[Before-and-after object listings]
————————

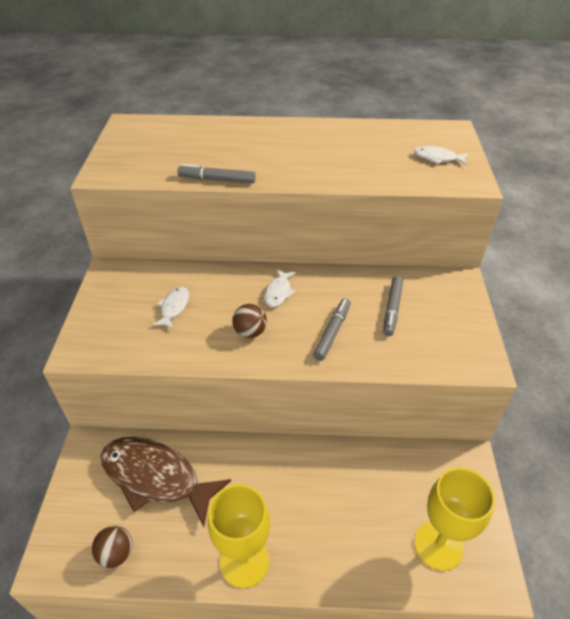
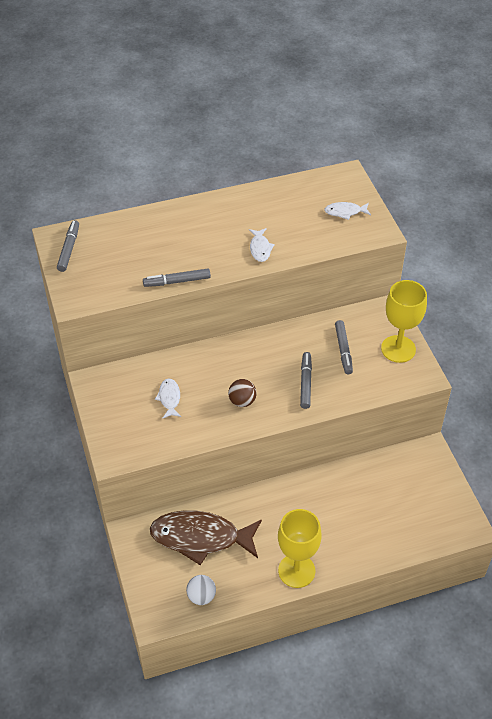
camera: 20 degrees left, 5 degrees up
(116, 553) = (201, 596): brown ball -> white ball
(131, 133) = (69, 249): none -> grey marker
(278, 292) = (247, 360): white fish -> white fish (260, 248)
(438, 545) = (425, 516): yellow goblet -> yellow goblet (398, 349)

————————

● TASK OBJECTIVE:
Please copy out each line in the entries that mentions the string "white".

● ANSWER TO THE EXERCISE:
(116, 553) = (201, 596): brown ball -> white ball
(278, 292) = (247, 360): white fish -> white fish (260, 248)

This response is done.